Exercise | Of the entries below, return exactly those lines that fall between the one containing "RFID3 pin RST: D5 -> D7" and the one containing "RFID3 pin SS: D9 -> D5", the two end lines included.

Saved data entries
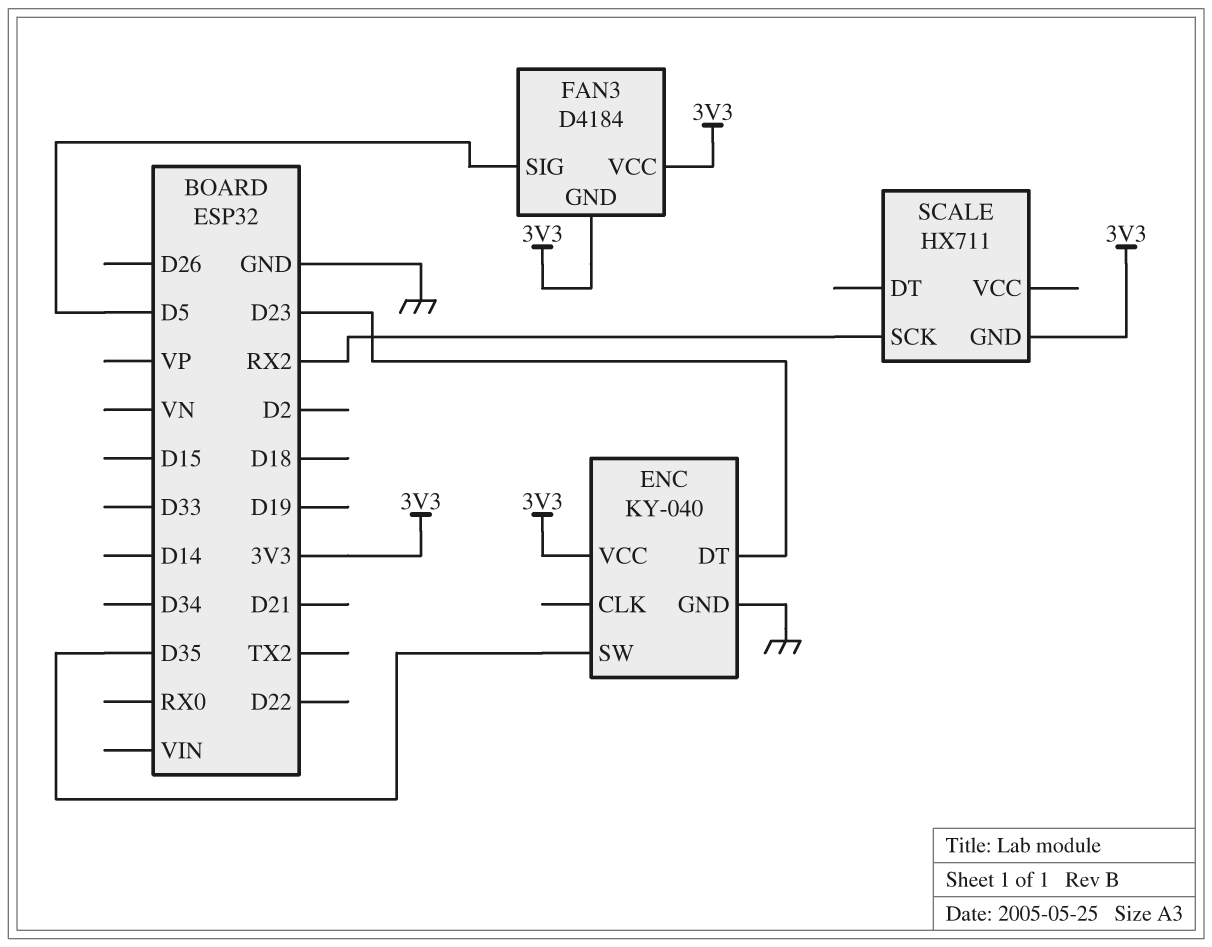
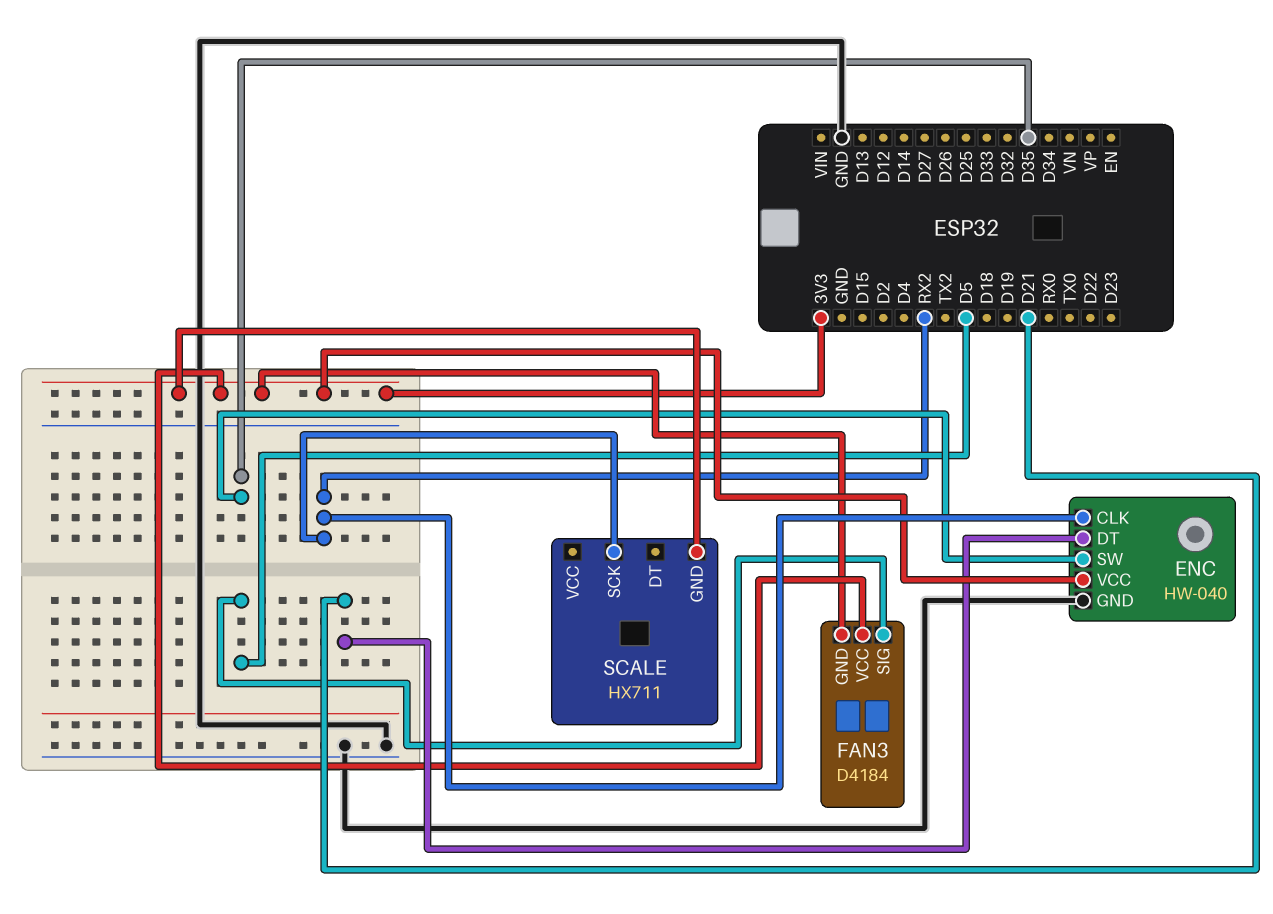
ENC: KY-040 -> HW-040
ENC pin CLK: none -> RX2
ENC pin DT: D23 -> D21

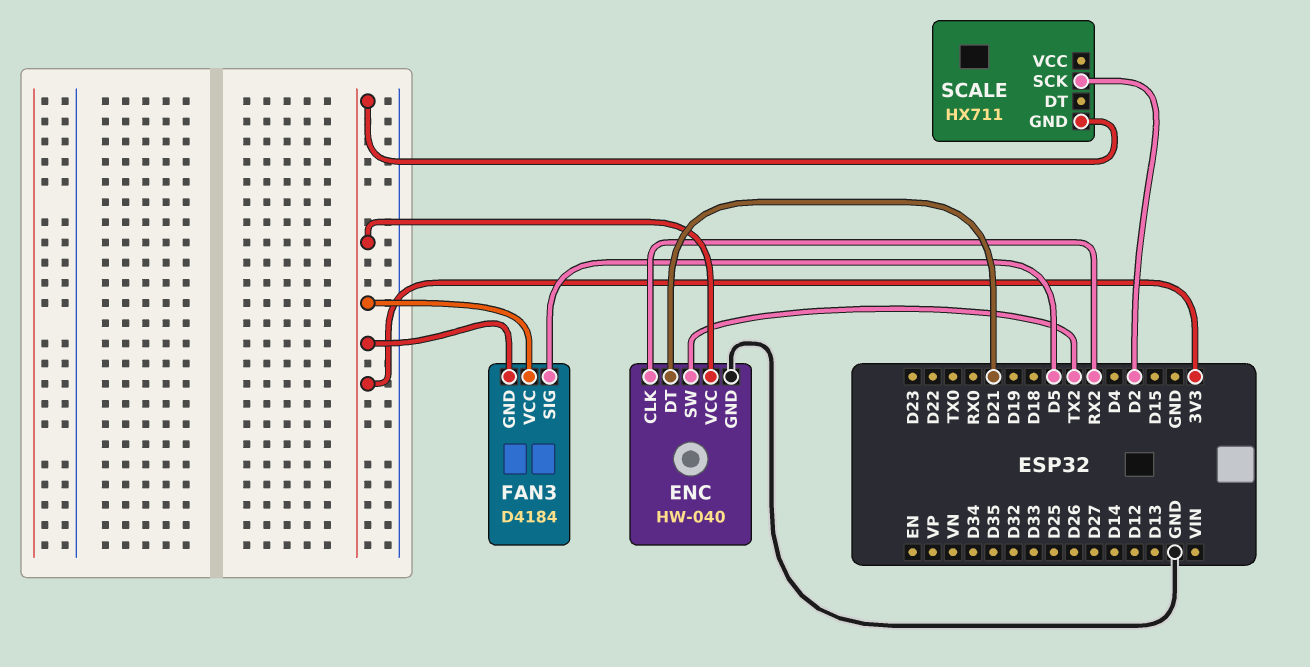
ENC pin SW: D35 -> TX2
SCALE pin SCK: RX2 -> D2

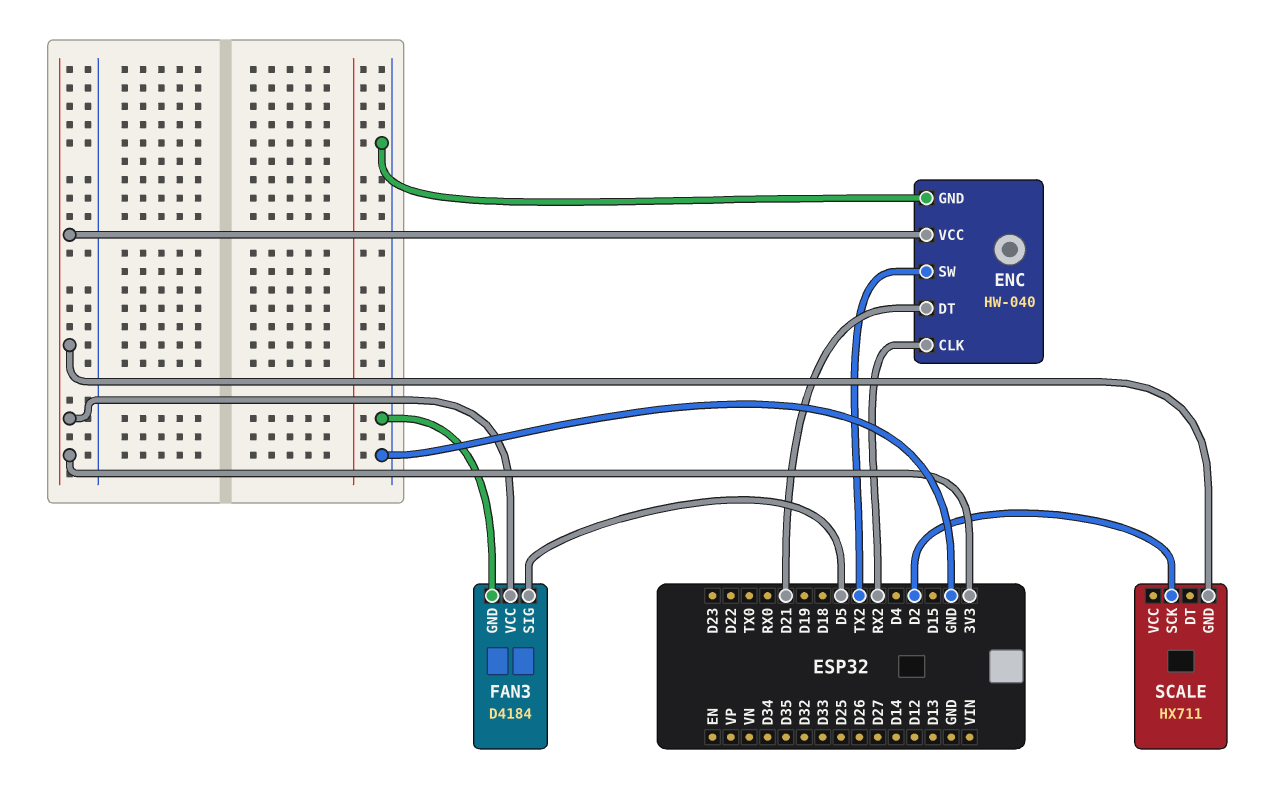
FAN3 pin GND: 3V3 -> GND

---

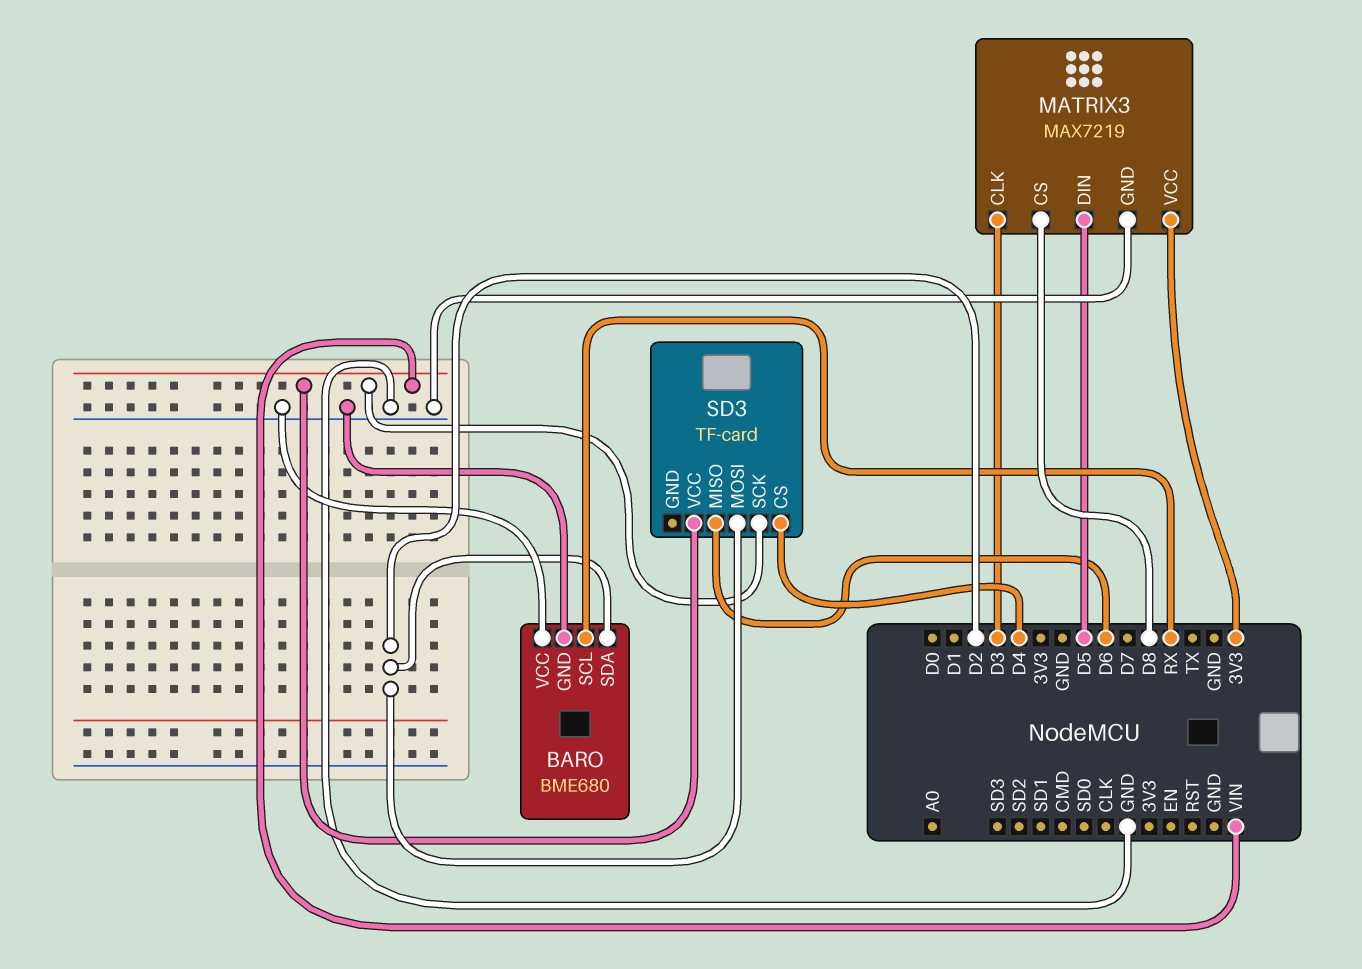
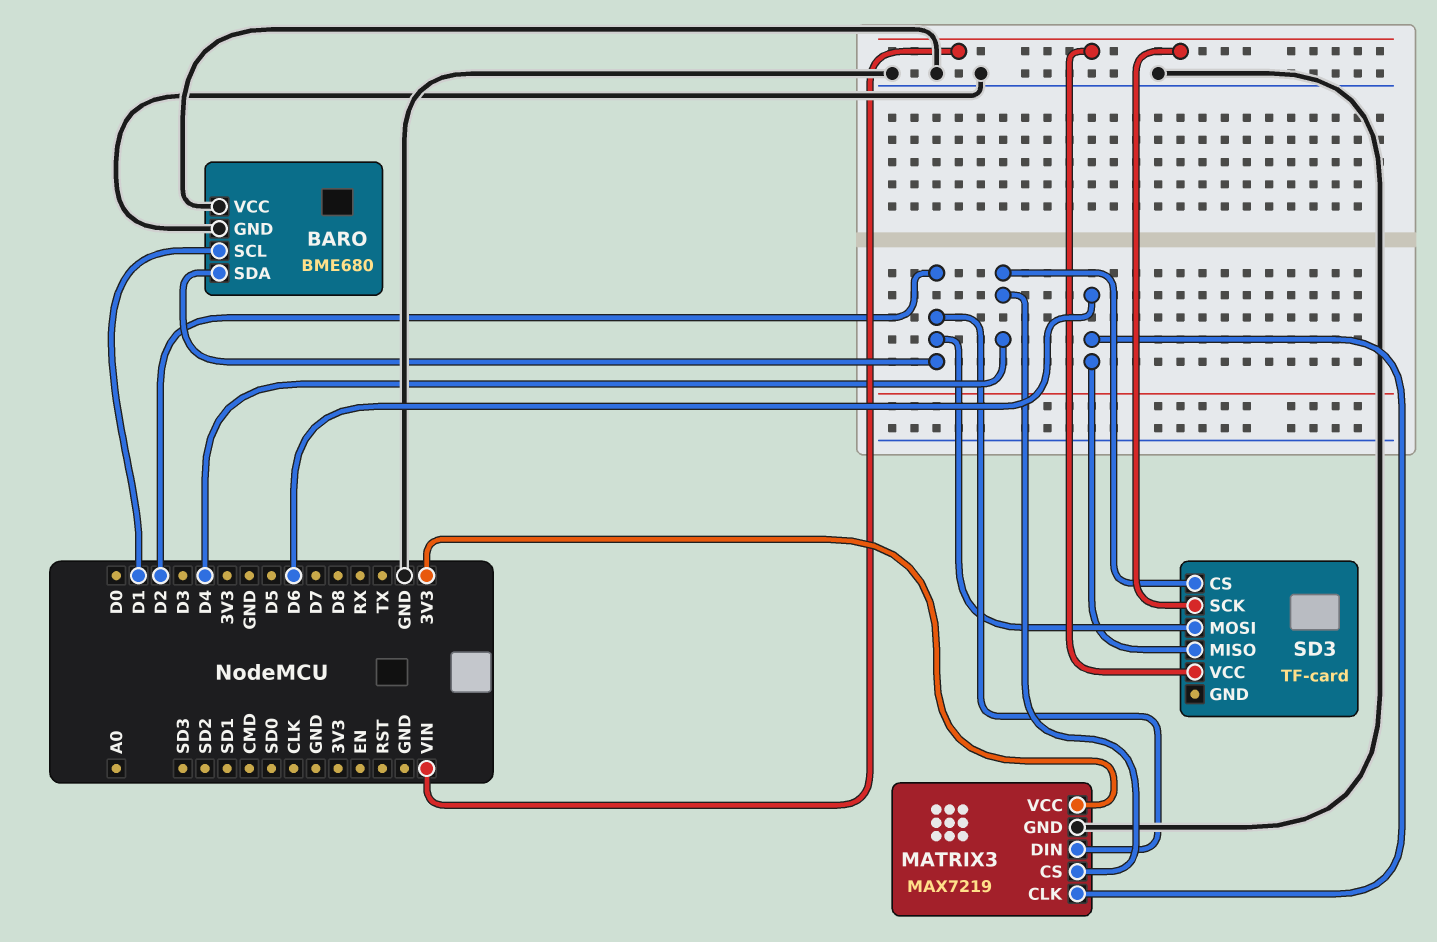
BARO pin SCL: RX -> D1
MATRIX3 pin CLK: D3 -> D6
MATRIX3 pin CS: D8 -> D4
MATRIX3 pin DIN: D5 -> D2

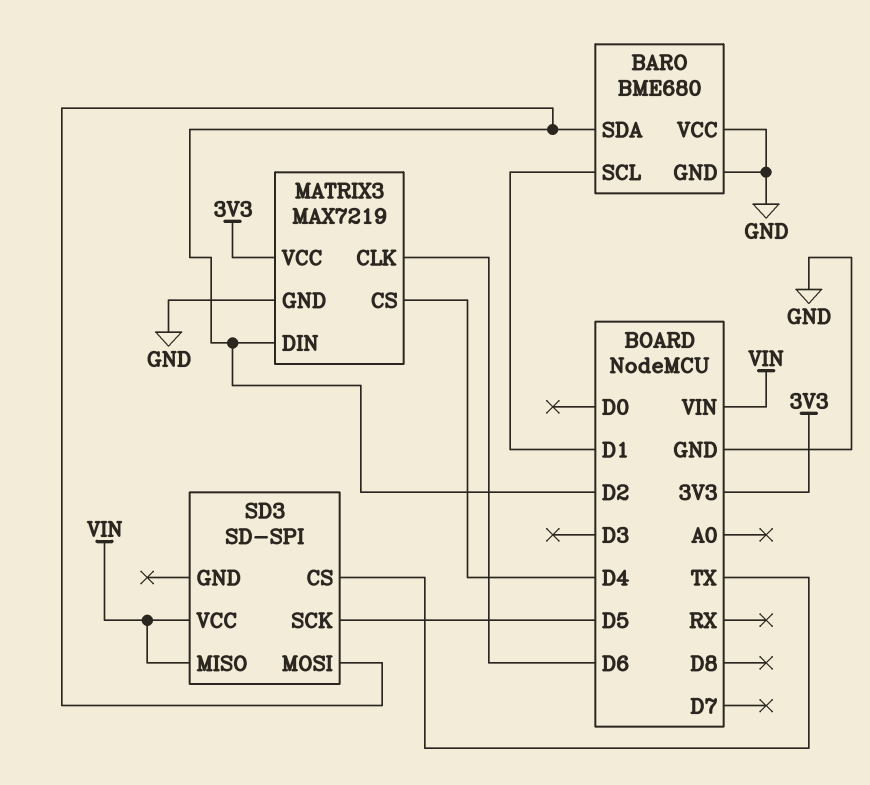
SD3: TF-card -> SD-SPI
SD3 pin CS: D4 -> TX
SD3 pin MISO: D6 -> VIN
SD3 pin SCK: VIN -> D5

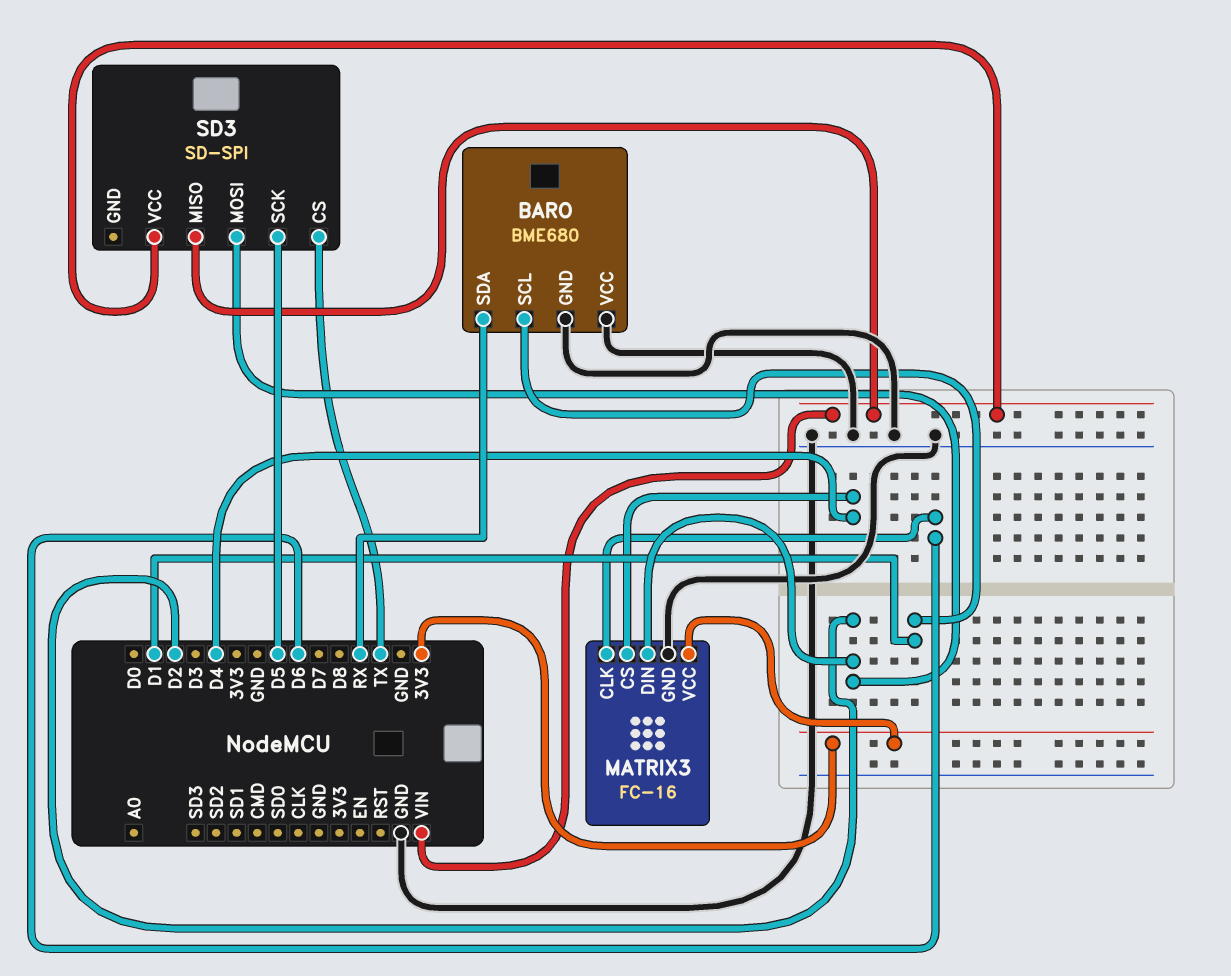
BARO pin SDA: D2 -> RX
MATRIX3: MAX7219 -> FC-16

--

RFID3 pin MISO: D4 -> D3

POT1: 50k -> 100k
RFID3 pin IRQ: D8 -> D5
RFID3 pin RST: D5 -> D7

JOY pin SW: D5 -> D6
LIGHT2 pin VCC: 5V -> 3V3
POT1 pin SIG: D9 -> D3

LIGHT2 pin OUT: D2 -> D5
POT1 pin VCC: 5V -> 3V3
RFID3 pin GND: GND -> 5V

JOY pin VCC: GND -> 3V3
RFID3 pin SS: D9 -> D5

Response to this exercise |
RFID3 pin RST: D5 -> D7

JOY pin SW: D5 -> D6
LIGHT2 pin VCC: 5V -> 3V3
POT1 pin SIG: D9 -> D3

LIGHT2 pin OUT: D2 -> D5
POT1 pin VCC: 5V -> 3V3
RFID3 pin GND: GND -> 5V

JOY pin VCC: GND -> 3V3
RFID3 pin SS: D9 -> D5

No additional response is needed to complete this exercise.